*** Begin section ***
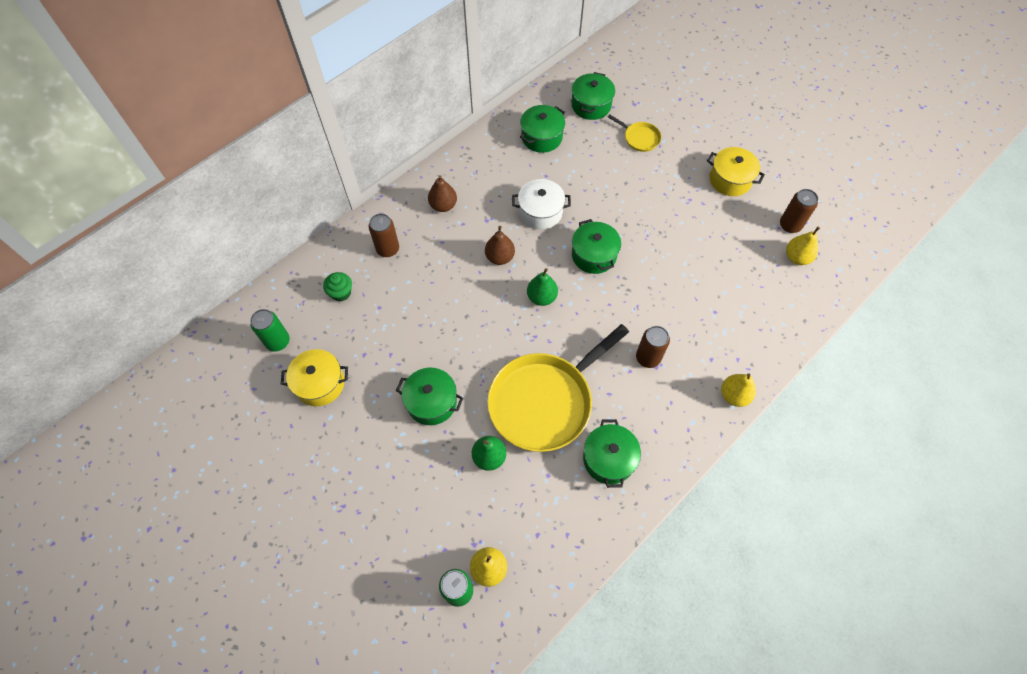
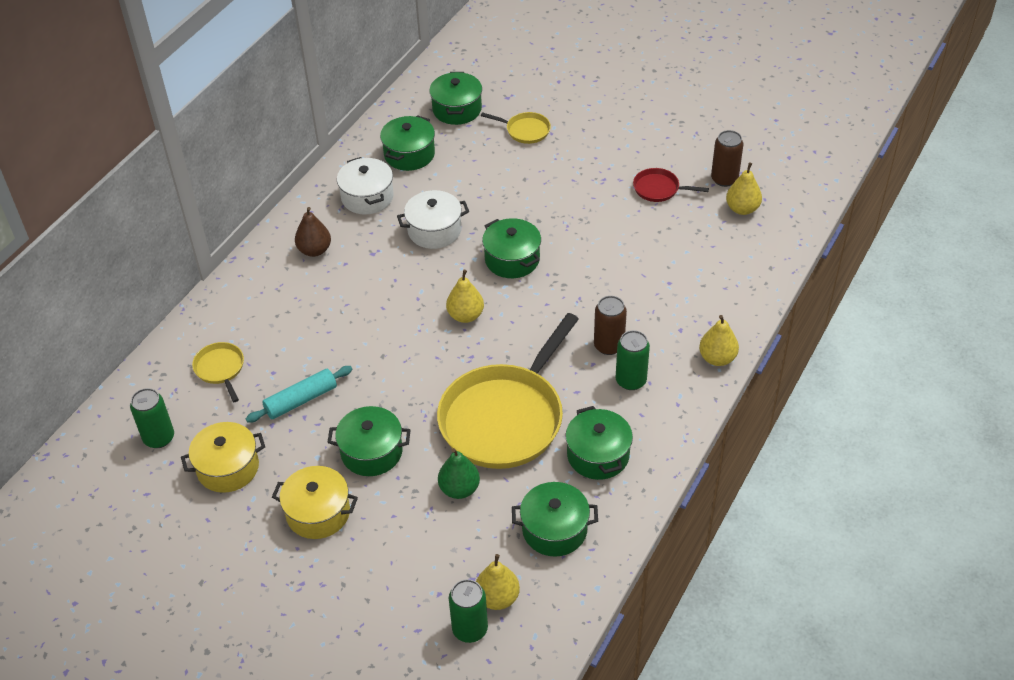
camera: 15 degrees left, 15 degrees down
green cupcake [323,272,352,302] -> yellow pan [192,342,244,402]
brown can [369,213,399,257] -> none
brown pear [485,226,515,265] -> none
green pear [527,268,558,306] -> yellow pear [446,270,484,323]
yellow pot [707,147,765,196] -> yellow pot moved to [272,466,358,539]
none -> turquoise rolling pin [246,366,353,423]
none -> white pot [337,157,394,215]
none -> green pot [512,482,598,557]
none -> green can [616,330,650,390]
none -> red pan [633,168,709,202]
*** End section ***
* [Try it]
Return only the stretch of the material above from the line holding "green pear [527,268,558,306]" through the line holding "none -> green pot [512,482,598,557]", copied exactly.

* [Exercise solution]
green pear [527,268,558,306] -> yellow pear [446,270,484,323]
yellow pot [707,147,765,196] -> yellow pot moved to [272,466,358,539]
none -> turquoise rolling pin [246,366,353,423]
none -> white pot [337,157,394,215]
none -> green pot [512,482,598,557]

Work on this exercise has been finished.